* START Record excerpts *

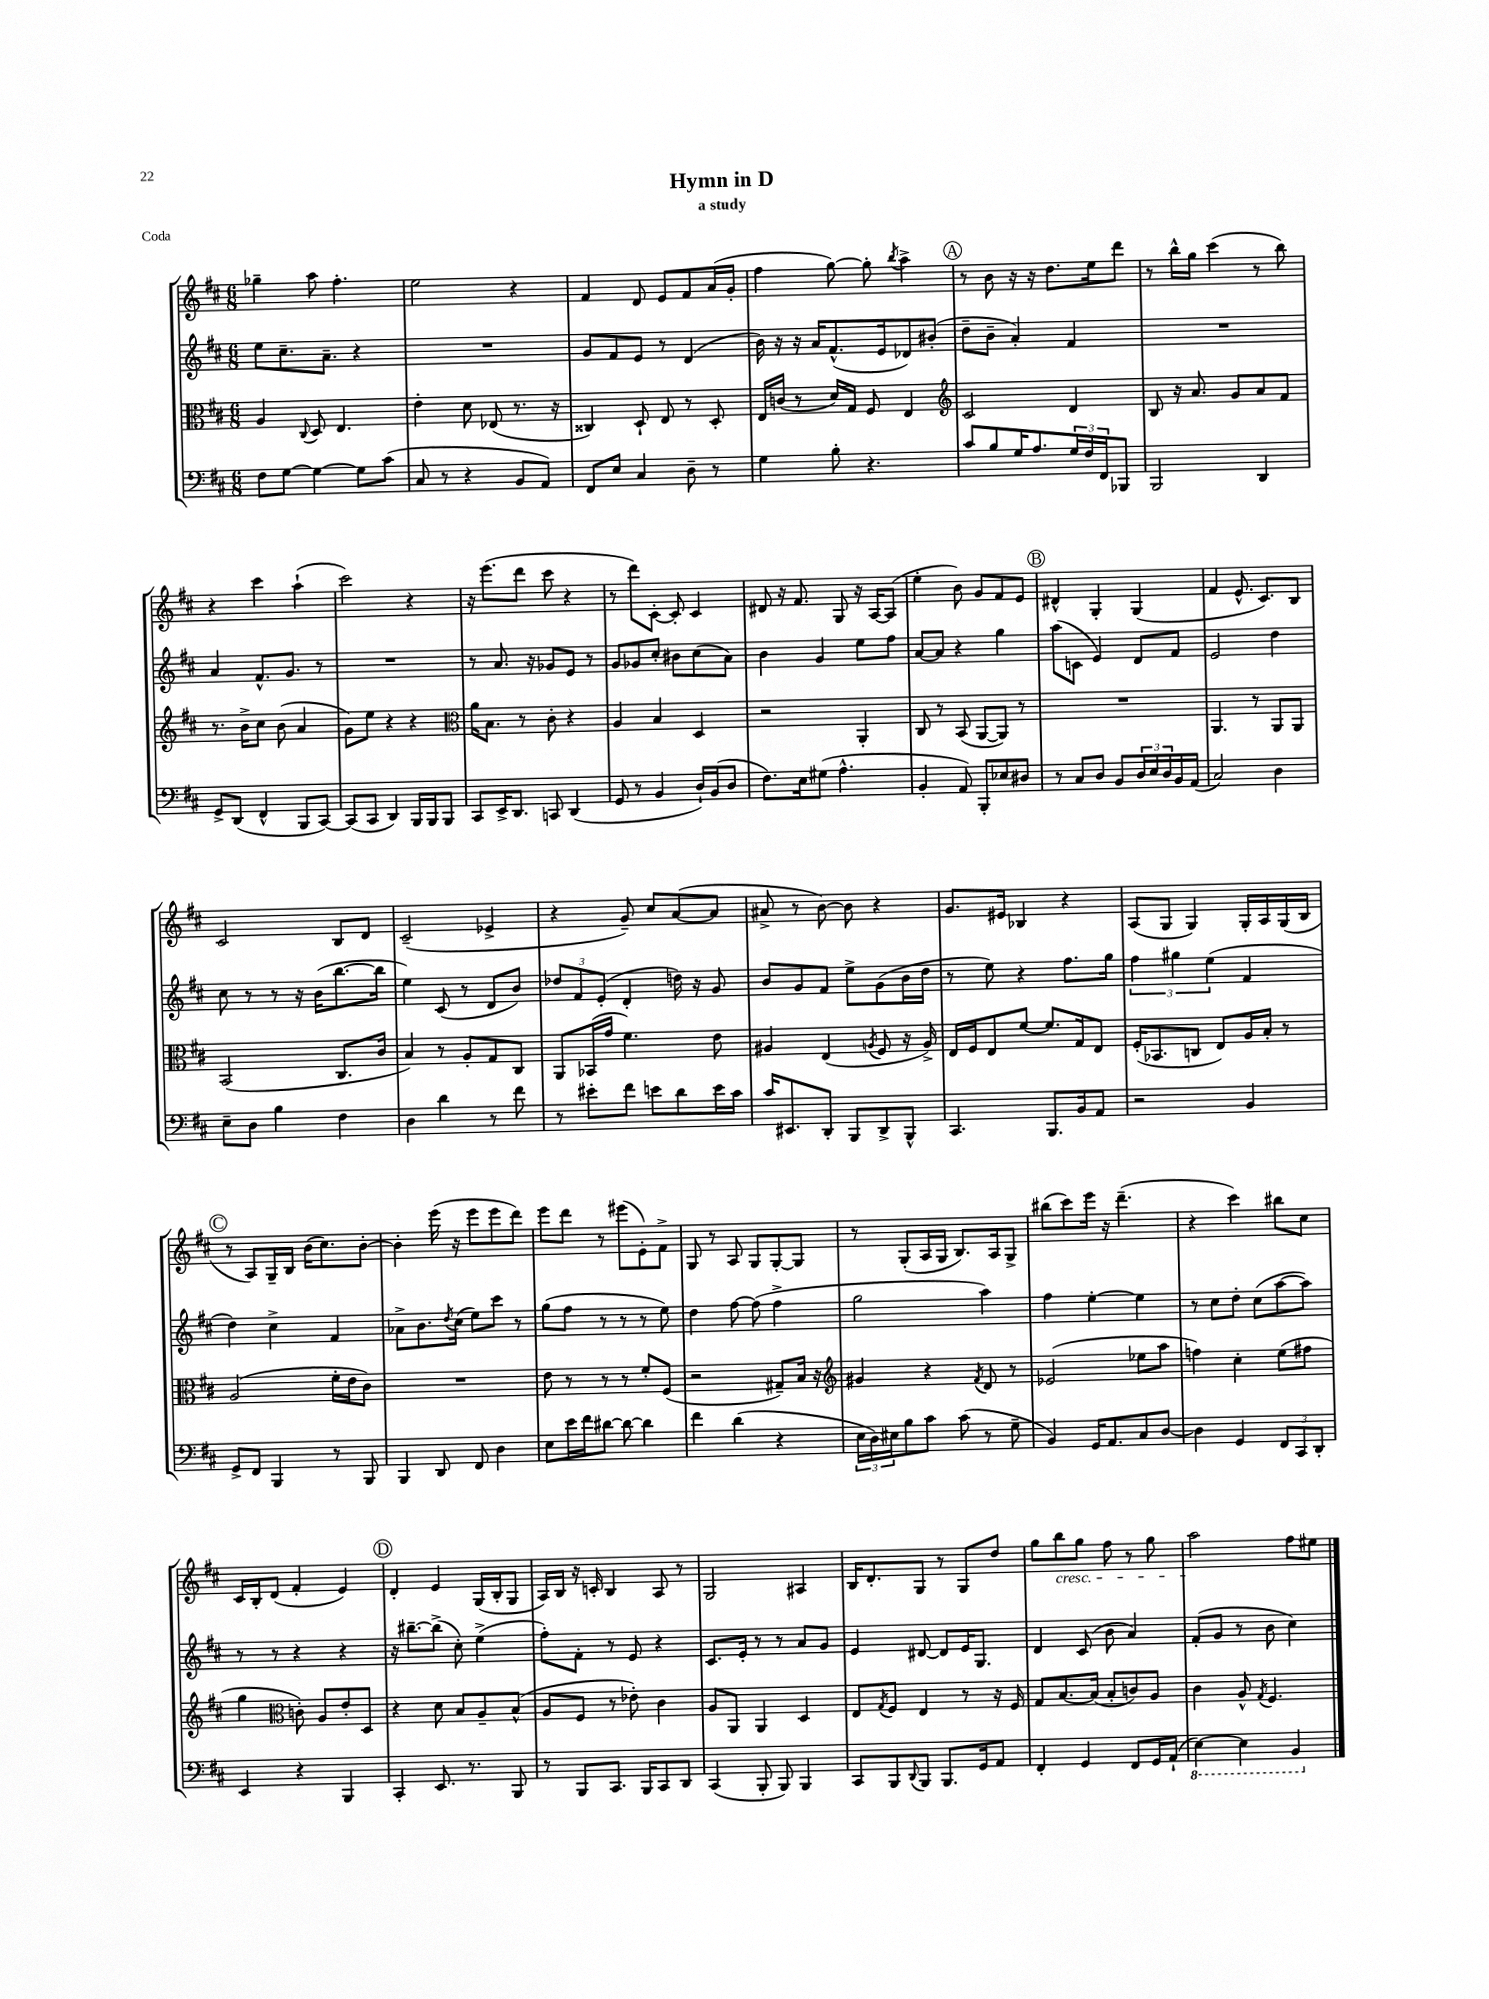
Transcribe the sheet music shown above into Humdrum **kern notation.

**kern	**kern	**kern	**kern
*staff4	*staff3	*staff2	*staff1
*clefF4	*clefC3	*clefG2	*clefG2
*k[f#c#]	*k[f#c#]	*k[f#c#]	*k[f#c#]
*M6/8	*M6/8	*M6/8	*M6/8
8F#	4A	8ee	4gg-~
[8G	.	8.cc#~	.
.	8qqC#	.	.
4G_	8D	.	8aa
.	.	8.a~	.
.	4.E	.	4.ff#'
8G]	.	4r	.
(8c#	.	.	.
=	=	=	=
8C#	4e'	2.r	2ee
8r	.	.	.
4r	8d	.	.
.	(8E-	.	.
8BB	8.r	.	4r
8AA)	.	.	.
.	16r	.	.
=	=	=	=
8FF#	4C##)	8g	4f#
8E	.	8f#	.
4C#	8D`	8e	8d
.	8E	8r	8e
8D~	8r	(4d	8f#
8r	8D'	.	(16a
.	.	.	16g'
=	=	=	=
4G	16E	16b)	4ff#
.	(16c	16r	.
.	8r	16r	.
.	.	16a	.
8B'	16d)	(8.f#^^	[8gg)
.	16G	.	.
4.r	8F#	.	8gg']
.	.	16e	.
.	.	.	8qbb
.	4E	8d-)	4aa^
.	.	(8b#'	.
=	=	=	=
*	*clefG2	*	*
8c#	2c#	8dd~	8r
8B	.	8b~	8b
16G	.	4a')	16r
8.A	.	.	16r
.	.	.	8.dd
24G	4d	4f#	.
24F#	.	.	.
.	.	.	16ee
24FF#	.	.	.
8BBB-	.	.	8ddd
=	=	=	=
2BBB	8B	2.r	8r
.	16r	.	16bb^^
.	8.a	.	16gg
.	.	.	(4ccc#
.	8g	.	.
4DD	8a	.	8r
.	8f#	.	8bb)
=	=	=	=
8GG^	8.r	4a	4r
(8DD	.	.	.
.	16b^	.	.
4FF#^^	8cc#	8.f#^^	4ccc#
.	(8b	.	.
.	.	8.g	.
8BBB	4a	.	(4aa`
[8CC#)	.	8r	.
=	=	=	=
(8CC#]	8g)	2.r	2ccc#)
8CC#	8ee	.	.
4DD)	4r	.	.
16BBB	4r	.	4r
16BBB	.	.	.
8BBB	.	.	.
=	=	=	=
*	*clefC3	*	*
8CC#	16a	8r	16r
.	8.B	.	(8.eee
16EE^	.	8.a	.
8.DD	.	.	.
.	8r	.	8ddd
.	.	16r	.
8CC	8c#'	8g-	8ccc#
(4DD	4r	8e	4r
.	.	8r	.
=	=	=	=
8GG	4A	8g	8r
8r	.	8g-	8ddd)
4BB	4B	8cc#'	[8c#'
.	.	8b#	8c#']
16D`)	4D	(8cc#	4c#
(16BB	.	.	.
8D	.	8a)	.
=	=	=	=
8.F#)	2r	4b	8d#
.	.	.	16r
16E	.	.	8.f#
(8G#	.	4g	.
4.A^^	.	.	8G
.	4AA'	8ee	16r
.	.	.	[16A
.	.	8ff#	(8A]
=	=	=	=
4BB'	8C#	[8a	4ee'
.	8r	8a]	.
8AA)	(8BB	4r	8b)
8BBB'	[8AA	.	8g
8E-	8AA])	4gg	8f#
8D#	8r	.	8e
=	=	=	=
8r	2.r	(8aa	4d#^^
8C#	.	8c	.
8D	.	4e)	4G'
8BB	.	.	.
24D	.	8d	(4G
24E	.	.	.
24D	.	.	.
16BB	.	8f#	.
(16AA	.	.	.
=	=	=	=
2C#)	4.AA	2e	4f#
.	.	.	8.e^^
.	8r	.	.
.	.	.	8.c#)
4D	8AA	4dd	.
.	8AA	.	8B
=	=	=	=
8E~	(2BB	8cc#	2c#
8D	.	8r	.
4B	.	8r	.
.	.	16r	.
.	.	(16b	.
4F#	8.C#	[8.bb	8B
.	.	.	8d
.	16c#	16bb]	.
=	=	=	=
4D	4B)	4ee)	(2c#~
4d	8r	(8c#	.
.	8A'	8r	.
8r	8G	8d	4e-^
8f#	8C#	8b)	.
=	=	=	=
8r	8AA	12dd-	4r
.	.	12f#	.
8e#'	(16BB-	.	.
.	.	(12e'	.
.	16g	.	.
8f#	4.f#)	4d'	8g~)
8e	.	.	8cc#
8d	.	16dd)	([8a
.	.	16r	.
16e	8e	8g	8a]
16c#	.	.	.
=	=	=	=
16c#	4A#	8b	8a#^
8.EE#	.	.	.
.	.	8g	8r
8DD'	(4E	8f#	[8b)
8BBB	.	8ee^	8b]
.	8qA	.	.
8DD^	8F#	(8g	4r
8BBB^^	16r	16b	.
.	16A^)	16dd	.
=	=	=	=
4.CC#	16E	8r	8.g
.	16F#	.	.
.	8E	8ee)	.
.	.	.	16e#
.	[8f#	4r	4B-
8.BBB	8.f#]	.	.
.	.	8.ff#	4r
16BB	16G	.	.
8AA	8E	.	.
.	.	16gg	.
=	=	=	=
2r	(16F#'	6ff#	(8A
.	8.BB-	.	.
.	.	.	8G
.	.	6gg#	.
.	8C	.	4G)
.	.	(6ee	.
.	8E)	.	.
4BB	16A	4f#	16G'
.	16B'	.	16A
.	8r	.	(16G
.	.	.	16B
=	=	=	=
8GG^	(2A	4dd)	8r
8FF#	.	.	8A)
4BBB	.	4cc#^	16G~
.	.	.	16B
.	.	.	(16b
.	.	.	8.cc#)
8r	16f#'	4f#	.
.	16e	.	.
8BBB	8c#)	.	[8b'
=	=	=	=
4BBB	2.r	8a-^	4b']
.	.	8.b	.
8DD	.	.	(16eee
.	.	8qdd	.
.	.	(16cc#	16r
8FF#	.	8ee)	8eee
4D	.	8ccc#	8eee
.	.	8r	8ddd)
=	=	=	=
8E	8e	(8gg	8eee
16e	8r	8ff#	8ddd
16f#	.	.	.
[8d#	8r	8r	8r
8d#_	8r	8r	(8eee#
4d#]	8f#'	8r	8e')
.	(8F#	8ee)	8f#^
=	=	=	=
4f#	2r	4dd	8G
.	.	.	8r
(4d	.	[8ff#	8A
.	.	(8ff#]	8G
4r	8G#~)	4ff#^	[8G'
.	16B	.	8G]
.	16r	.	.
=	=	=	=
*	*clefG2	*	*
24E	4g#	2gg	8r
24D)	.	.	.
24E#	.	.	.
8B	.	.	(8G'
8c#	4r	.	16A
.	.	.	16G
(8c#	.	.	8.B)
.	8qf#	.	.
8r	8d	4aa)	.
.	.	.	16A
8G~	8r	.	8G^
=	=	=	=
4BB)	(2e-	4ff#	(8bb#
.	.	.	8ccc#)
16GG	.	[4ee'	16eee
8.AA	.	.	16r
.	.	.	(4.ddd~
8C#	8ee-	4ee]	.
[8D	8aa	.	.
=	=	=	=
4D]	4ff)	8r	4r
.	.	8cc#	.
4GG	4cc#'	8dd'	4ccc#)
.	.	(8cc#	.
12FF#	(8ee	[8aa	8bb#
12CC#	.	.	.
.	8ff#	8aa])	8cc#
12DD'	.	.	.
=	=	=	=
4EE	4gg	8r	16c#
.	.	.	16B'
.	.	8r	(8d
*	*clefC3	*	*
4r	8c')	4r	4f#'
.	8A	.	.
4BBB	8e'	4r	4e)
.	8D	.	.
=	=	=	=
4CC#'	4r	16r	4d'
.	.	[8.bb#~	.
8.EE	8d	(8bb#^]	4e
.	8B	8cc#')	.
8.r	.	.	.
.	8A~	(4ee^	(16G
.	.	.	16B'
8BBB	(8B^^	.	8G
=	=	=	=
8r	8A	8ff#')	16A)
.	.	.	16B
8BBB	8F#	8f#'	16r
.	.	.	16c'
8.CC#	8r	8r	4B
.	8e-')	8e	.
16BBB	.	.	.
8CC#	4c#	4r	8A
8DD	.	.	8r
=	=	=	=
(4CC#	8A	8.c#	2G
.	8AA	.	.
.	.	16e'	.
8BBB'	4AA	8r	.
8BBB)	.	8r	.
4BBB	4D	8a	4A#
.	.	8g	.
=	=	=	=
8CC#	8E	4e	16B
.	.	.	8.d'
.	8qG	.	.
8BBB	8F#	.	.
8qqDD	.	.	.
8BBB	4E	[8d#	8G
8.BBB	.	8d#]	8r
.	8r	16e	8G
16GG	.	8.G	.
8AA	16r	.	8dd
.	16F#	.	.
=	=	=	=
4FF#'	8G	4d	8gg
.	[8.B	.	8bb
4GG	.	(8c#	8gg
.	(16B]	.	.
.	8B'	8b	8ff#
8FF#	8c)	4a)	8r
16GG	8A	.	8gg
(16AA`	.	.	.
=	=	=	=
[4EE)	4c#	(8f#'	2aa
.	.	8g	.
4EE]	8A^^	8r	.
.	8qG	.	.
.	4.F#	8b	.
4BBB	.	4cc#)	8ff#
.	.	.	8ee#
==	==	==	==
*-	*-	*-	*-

* END Record excerpts *

Please state how many lines in the entries contain the string "kern", matching case exactly. Reply with the number alone.

● **The result**
2